:: Work instruction ::
Some entries follow. Reproduce exactly the lines starting at the one with "turquoise notebook: 2 -> 3" and stopping after the one with "white camera: 0 -> 1".

:: Record set ::
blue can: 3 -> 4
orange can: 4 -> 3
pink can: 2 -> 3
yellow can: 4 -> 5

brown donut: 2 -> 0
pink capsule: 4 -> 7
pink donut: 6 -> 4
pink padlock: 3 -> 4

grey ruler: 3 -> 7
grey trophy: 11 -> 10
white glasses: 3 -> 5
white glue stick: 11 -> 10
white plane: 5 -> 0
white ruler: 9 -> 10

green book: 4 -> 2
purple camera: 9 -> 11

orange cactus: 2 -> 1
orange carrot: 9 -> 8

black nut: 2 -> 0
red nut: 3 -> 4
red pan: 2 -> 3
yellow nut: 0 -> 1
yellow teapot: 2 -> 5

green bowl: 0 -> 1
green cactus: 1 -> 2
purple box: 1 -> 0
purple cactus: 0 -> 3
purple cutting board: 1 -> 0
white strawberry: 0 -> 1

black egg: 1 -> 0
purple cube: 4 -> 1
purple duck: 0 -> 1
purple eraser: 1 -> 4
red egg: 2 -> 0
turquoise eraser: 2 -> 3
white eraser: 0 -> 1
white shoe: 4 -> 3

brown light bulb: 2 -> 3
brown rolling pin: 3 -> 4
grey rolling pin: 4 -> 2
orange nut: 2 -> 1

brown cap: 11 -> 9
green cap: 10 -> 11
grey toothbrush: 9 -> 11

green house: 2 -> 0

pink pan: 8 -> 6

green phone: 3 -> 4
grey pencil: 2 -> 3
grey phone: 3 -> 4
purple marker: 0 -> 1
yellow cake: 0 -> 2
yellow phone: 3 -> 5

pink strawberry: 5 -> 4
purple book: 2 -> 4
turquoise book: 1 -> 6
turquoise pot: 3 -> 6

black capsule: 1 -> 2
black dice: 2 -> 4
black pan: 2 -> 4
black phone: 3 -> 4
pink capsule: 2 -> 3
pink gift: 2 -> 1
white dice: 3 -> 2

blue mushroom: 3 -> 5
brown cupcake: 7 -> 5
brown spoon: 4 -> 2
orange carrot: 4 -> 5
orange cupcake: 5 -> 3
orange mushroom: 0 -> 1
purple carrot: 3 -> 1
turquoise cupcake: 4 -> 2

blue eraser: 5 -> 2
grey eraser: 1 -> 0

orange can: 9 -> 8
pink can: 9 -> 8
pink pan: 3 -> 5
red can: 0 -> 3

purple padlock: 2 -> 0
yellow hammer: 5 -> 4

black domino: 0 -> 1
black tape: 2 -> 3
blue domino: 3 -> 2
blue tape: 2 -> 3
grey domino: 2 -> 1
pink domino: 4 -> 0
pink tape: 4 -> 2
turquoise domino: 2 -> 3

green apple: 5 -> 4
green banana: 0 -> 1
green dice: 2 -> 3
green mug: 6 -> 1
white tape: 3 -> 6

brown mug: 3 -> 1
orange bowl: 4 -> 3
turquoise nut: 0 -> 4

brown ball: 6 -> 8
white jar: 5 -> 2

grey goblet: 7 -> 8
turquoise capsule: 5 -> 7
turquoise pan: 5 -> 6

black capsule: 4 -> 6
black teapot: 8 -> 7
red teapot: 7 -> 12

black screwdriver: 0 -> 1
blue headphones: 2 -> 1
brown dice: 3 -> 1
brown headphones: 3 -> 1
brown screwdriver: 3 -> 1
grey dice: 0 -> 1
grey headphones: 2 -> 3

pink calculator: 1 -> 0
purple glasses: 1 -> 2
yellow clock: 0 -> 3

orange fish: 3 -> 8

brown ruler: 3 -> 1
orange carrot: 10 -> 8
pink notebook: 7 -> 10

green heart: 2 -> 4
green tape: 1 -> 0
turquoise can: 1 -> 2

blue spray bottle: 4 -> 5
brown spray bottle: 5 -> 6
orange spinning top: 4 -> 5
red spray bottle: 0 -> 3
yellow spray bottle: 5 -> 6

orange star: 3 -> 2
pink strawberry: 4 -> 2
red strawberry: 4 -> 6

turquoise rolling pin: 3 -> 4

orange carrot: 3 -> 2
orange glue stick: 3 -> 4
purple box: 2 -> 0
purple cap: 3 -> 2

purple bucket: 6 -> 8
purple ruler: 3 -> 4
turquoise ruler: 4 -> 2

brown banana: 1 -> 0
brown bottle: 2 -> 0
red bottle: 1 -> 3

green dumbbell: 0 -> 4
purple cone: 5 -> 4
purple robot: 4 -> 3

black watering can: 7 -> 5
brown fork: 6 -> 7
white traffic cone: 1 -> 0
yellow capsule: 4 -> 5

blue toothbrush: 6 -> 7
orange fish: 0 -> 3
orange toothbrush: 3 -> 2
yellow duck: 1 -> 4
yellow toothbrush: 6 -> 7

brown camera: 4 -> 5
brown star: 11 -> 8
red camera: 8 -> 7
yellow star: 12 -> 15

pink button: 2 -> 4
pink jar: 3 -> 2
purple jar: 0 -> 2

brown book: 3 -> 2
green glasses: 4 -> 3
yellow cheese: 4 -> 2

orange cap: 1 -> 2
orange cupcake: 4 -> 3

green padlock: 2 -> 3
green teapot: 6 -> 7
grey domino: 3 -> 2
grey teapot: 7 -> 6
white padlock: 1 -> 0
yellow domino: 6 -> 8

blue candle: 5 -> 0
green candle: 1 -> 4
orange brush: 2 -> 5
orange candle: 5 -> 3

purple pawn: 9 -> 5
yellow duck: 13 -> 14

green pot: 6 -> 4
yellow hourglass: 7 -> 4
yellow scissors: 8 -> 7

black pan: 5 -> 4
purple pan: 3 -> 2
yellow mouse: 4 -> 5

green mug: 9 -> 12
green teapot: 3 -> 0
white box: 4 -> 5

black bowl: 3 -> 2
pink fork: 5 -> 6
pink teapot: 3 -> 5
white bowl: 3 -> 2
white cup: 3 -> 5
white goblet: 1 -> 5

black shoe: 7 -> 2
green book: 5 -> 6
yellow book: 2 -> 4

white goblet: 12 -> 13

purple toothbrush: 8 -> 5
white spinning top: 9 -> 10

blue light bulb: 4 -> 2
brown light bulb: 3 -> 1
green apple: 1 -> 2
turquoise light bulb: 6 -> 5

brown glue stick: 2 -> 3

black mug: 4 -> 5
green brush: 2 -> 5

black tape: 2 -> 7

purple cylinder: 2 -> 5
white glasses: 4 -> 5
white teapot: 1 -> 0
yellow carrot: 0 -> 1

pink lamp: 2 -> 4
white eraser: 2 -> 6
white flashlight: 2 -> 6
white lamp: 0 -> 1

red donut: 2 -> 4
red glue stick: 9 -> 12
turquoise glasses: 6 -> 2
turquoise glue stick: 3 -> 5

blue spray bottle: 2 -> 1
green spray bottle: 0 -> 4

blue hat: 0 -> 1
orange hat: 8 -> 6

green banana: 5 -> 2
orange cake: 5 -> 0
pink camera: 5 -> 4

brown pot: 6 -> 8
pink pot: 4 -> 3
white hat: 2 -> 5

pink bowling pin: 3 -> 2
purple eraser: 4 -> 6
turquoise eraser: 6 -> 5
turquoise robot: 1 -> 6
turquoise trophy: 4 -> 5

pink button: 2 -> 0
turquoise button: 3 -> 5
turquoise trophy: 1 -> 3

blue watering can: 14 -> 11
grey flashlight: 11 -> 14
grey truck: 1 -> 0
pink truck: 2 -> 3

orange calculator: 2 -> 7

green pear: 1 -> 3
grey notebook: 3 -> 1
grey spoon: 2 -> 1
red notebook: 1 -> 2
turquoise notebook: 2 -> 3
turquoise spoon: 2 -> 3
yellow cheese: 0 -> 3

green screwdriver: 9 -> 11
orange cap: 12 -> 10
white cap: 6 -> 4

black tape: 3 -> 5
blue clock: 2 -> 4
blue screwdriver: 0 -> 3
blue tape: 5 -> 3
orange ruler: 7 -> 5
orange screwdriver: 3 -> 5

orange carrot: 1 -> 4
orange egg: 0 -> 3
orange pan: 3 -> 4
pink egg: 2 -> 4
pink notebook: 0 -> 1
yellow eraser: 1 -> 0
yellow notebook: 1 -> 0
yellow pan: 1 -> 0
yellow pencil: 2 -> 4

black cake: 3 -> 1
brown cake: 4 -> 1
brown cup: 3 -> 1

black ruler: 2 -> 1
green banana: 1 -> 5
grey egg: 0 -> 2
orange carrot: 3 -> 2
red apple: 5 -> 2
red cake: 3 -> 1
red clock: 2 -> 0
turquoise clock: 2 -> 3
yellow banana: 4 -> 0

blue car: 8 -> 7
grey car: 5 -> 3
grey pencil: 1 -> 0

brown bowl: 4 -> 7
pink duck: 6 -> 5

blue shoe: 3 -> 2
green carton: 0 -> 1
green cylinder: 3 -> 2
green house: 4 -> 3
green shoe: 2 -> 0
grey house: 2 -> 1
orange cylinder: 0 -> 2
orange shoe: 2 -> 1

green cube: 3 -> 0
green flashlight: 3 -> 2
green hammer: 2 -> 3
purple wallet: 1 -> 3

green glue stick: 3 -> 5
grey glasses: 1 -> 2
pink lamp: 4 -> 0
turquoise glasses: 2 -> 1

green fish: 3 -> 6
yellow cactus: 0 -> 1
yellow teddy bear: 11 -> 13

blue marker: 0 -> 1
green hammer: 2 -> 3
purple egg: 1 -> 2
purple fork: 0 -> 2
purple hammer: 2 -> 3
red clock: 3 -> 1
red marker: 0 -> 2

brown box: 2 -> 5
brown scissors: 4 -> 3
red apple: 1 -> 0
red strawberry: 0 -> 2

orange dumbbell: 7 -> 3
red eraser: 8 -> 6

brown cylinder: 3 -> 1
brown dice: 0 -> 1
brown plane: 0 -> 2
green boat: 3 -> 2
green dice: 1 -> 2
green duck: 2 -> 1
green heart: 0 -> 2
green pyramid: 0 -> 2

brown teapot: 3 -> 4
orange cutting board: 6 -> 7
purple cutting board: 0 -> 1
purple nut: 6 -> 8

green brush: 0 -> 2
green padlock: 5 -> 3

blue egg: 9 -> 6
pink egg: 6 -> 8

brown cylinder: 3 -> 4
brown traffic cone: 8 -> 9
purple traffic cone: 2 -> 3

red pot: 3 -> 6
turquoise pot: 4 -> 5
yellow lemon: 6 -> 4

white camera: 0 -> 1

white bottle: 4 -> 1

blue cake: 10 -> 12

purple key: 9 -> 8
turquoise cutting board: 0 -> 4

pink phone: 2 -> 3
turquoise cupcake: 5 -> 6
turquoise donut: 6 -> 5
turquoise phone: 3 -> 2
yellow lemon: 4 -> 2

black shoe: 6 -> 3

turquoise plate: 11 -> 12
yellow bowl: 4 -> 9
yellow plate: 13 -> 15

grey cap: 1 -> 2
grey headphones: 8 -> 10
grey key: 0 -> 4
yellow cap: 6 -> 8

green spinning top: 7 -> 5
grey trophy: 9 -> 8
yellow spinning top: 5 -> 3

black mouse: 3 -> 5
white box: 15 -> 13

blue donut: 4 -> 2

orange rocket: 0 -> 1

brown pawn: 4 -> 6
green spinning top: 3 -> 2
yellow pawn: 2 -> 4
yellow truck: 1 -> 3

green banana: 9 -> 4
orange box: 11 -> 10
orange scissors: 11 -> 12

:: Answer space ::
turquoise notebook: 2 -> 3
turquoise spoon: 2 -> 3
yellow cheese: 0 -> 3

green screwdriver: 9 -> 11
orange cap: 12 -> 10
white cap: 6 -> 4

black tape: 3 -> 5
blue clock: 2 -> 4
blue screwdriver: 0 -> 3
blue tape: 5 -> 3
orange ruler: 7 -> 5
orange screwdriver: 3 -> 5

orange carrot: 1 -> 4
orange egg: 0 -> 3
orange pan: 3 -> 4
pink egg: 2 -> 4
pink notebook: 0 -> 1
yellow eraser: 1 -> 0
yellow notebook: 1 -> 0
yellow pan: 1 -> 0
yellow pencil: 2 -> 4

black cake: 3 -> 1
brown cake: 4 -> 1
brown cup: 3 -> 1

black ruler: 2 -> 1
green banana: 1 -> 5
grey egg: 0 -> 2
orange carrot: 3 -> 2
red apple: 5 -> 2
red cake: 3 -> 1
red clock: 2 -> 0
turquoise clock: 2 -> 3
yellow banana: 4 -> 0

blue car: 8 -> 7
grey car: 5 -> 3
grey pencil: 1 -> 0

brown bowl: 4 -> 7
pink duck: 6 -> 5

blue shoe: 3 -> 2
green carton: 0 -> 1
green cylinder: 3 -> 2
green house: 4 -> 3
green shoe: 2 -> 0
grey house: 2 -> 1
orange cylinder: 0 -> 2
orange shoe: 2 -> 1

green cube: 3 -> 0
green flashlight: 3 -> 2
green hammer: 2 -> 3
purple wallet: 1 -> 3

green glue stick: 3 -> 5
grey glasses: 1 -> 2
pink lamp: 4 -> 0
turquoise glasses: 2 -> 1

green fish: 3 -> 6
yellow cactus: 0 -> 1
yellow teddy bear: 11 -> 13

blue marker: 0 -> 1
green hammer: 2 -> 3
purple egg: 1 -> 2
purple fork: 0 -> 2
purple hammer: 2 -> 3
red clock: 3 -> 1
red marker: 0 -> 2

brown box: 2 -> 5
brown scissors: 4 -> 3
red apple: 1 -> 0
red strawberry: 0 -> 2

orange dumbbell: 7 -> 3
red eraser: 8 -> 6

brown cylinder: 3 -> 1
brown dice: 0 -> 1
brown plane: 0 -> 2
green boat: 3 -> 2
green dice: 1 -> 2
green duck: 2 -> 1
green heart: 0 -> 2
green pyramid: 0 -> 2

brown teapot: 3 -> 4
orange cutting board: 6 -> 7
purple cutting board: 0 -> 1
purple nut: 6 -> 8

green brush: 0 -> 2
green padlock: 5 -> 3

blue egg: 9 -> 6
pink egg: 6 -> 8

brown cylinder: 3 -> 4
brown traffic cone: 8 -> 9
purple traffic cone: 2 -> 3

red pot: 3 -> 6
turquoise pot: 4 -> 5
yellow lemon: 6 -> 4

white camera: 0 -> 1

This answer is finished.